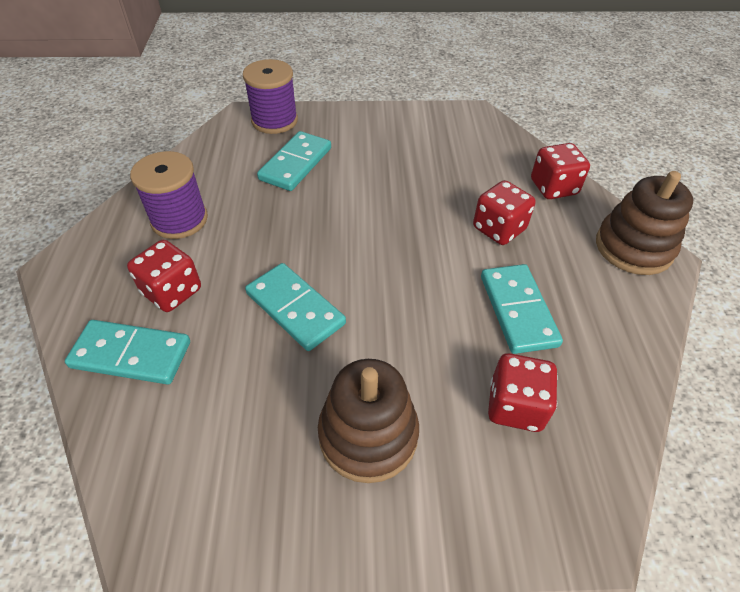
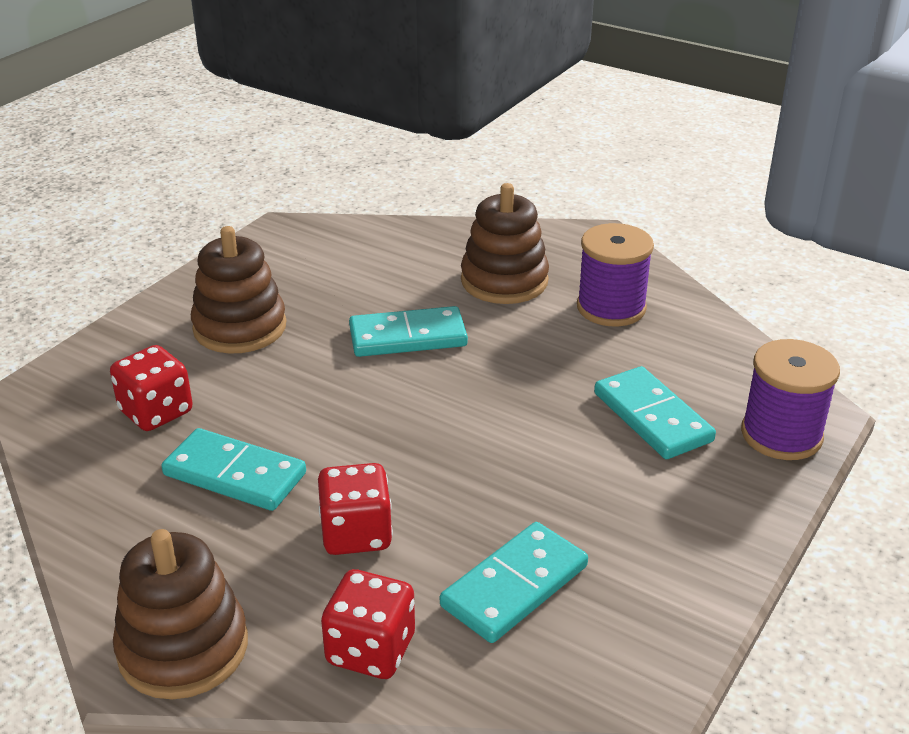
camera: 125 degrees right, 15 degrees down
(131, 354) = (451, 249): turquoise domino -> turquoise domino (515, 586)
(172, 291) = (504, 281): red dice -> brown stacking toy

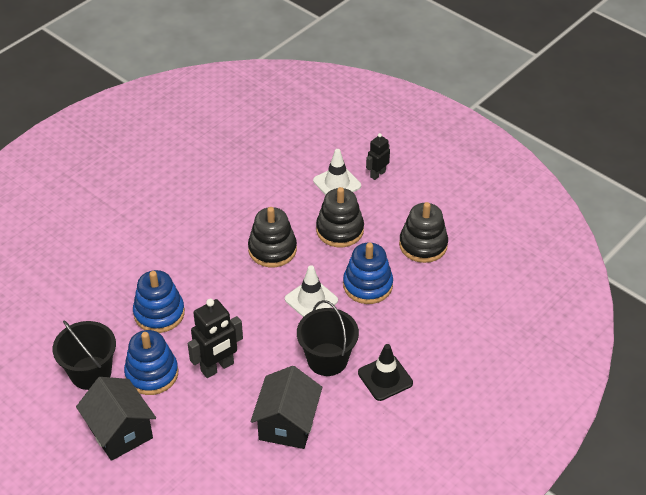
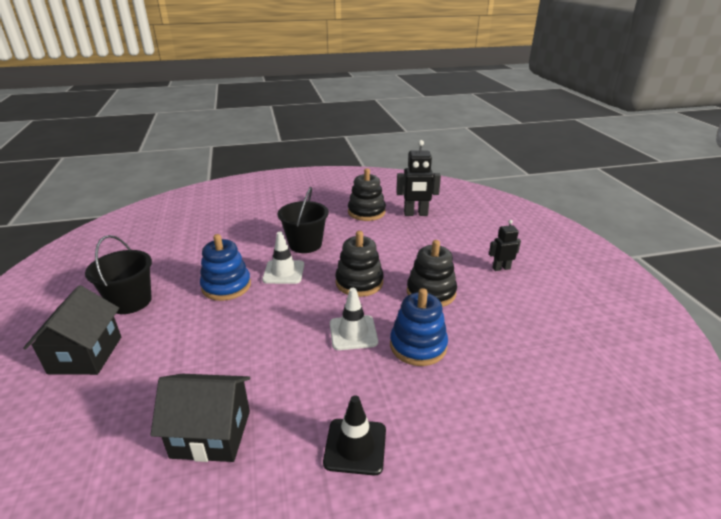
camera: 35 degrees right, 15 degrees down
(152, 374) = (166, 324): blue stacking toy -> none
(217, 367) = (217, 346): black robot -> black robot (415, 214)
(287, 424) = (211, 434): black house -> black house turned 45 degrees clockwise
(327, 359) = (315, 392): black bucket -> black bucket (305, 244)
(337, 183) = (458, 261): white traffic cone -> white traffic cone (283, 272)
(423, 245) = (505, 337): black stacking toy -> black stacking toy (366, 212)

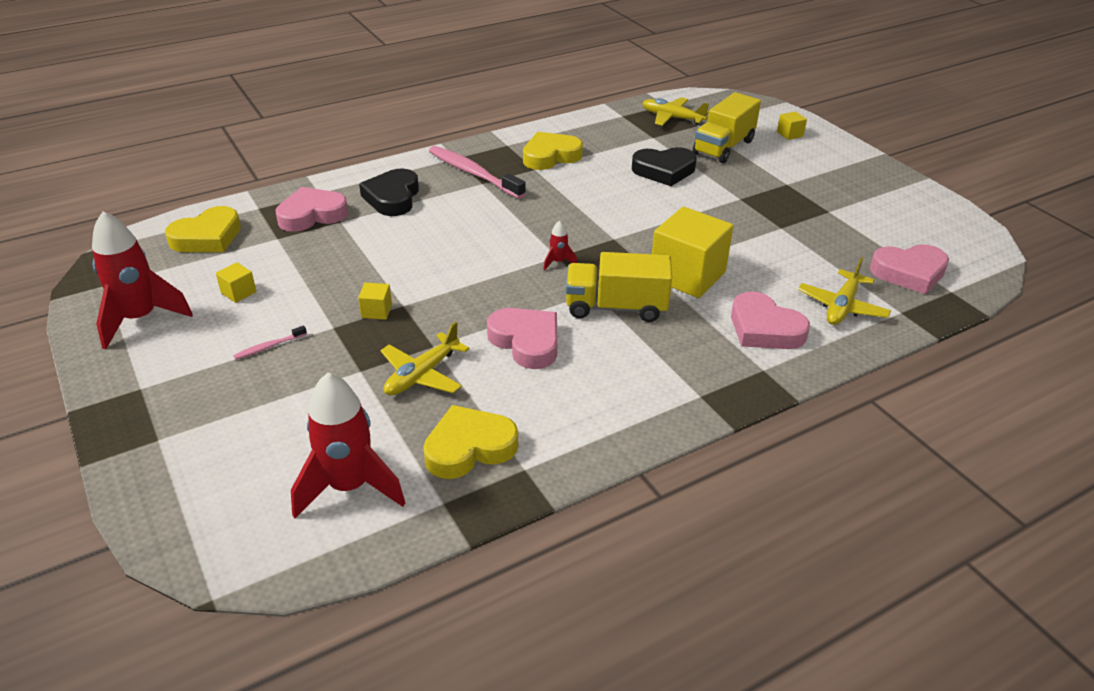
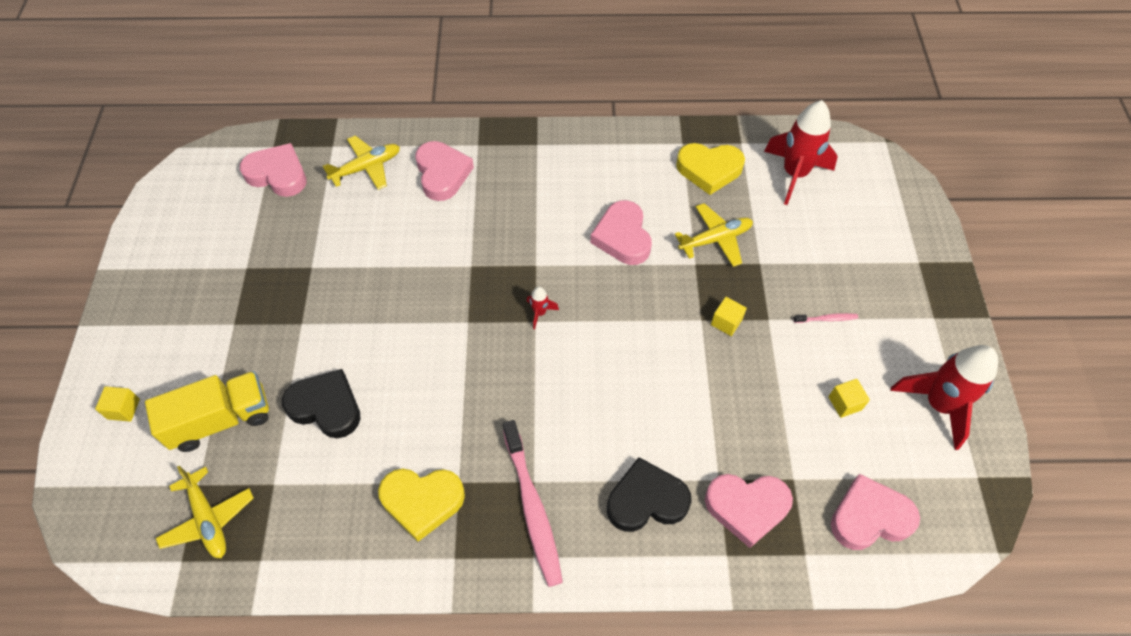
camera: 150 degrees left, 20 degrees up
(207, 237) = (869, 517): yellow heart -> pink heart
(392, 197) = (646, 500): black heart -> black heart turned 135 degrees counterclockwise
(616, 307) = (531, 240): yellow truck -> none
(687, 275) = (446, 248): yellow cube -> none

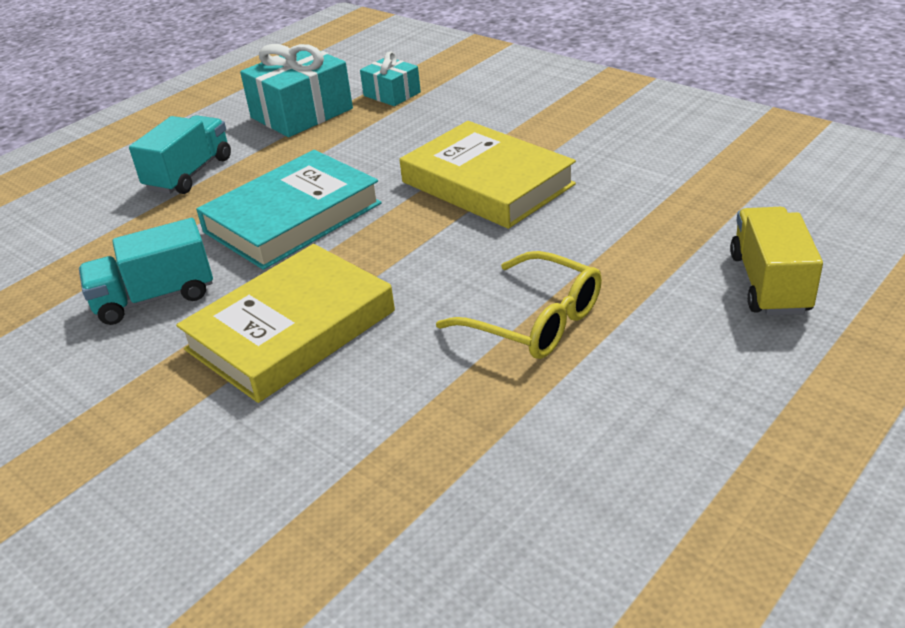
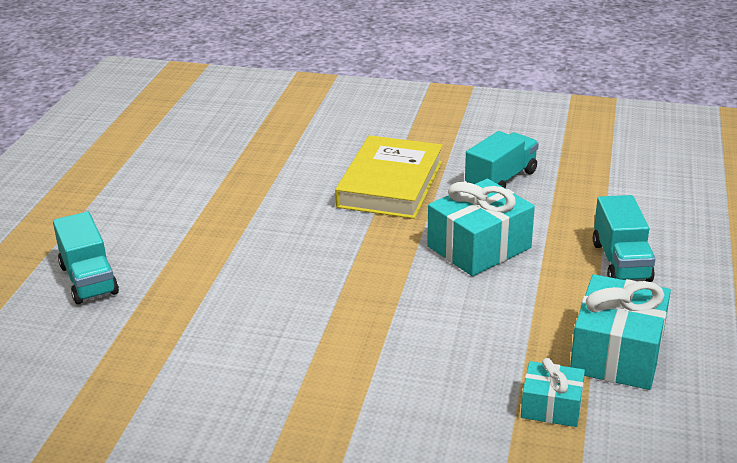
camera: 150 degrees right, 5 degrees down
(292, 217) = (479, 247): turquoise book -> turquoise gift
(487, 183) = (346, 313): yellow book -> none
(533, 320) = (242, 222): yellow glasses -> none
(769, 283) = (89, 280): yellow truck -> turquoise truck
---------------
Activity ->
Lines with the word "black" in them: report all of these from the listing above.

Output of the task ->
(217, 367) = (217, 346): black robot -> black robot (415, 214)
(287, 424) = (211, 434): black house -> black house turned 45 degrees clockwise
(327, 359) = (315, 392): black bucket -> black bucket (305, 244)
(423, 245) = (505, 337): black stacking toy -> black stacking toy (366, 212)
(392, 197) = (646, 500): black heart -> black heart turned 135 degrees counterclockwise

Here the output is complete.